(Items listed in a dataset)
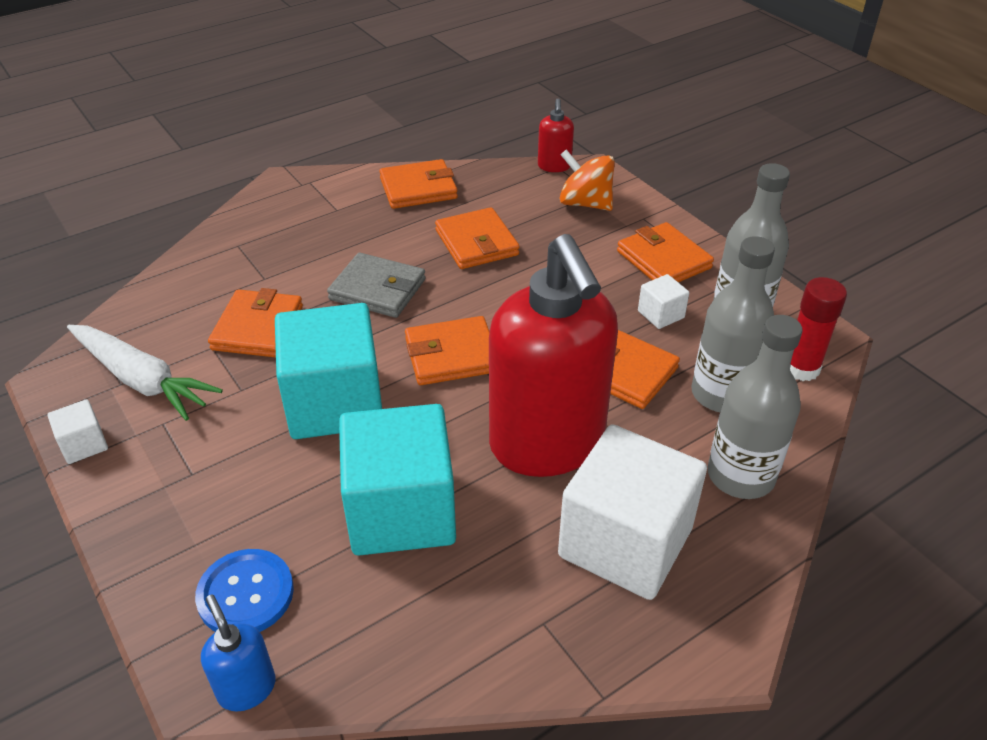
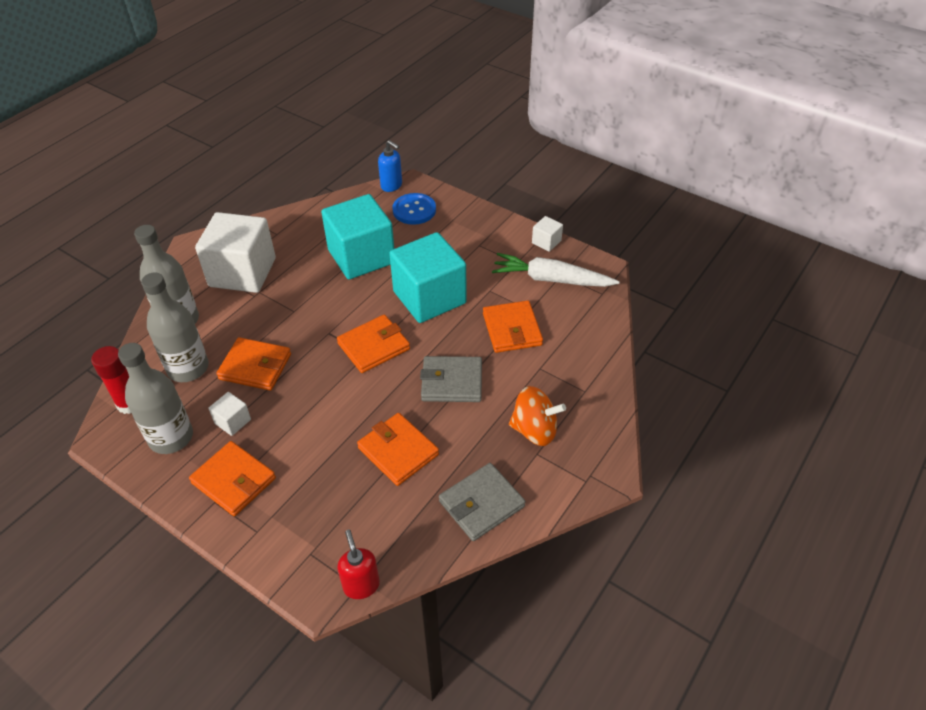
camera: 160 degrees right, 5 degrees up
orange wallet [379,159,458,209] -> grey wallet [439,463,526,541]
red soap dispenser [489,234,618,477] -> none
orange spinning top [559,149,615,211] -> orange spinning top moved to [509,386,566,446]

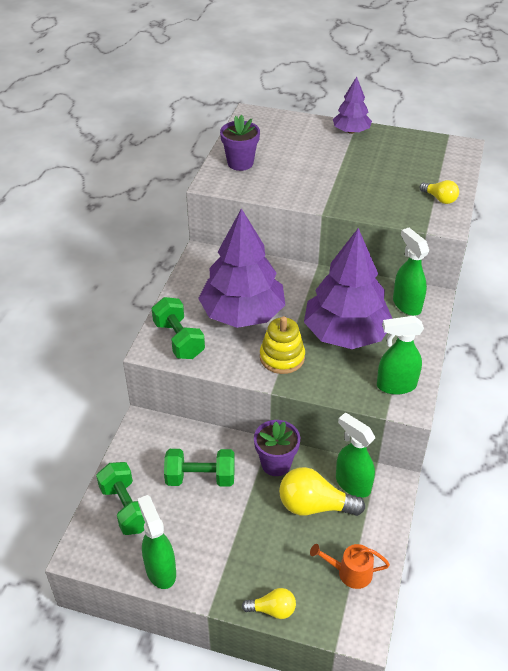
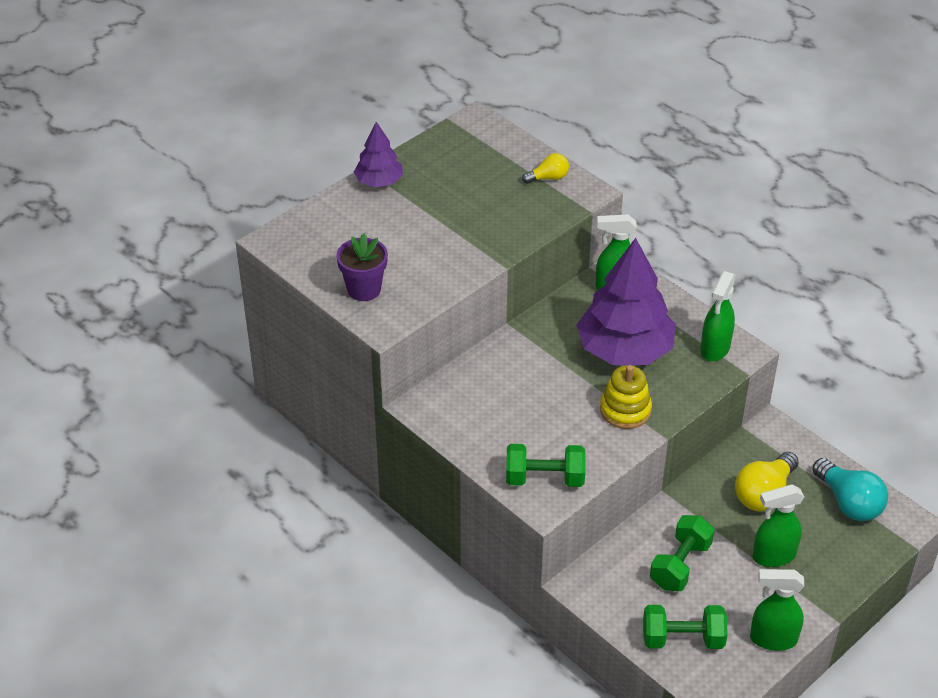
camera: 60 degrees left, 0 degrees up
purple tree [198,208,285,328] -> none
yellow light bulb [242,588,296,619] -> none
purple flower pot [254,420,300,476] -> none
orange watering can [310,544,390,589] -> turquoise light bulb [812,458,888,521]
green spray bottle [336,413,375,498] -> green spray bottle moved to [752,484,804,567]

§ **Task item**:
What is needed is every record above, restated word for word, with the pictures left out.

§ **Response box**:
camera: 160 degrees right, 5 degrees up
orange wallet [379,159,458,209] -> grey wallet [439,463,526,541]
red soap dispenser [489,234,618,477] -> none
orange spinning top [559,149,615,211] -> orange spinning top moved to [509,386,566,446]

camera: 60 degrees left, 0 degrees up
purple tree [198,208,285,328] -> none
yellow light bulb [242,588,296,619] -> none
purple flower pot [254,420,300,476] -> none
orange watering can [310,544,390,589] -> turquoise light bulb [812,458,888,521]
green spray bottle [336,413,375,498] -> green spray bottle moved to [752,484,804,567]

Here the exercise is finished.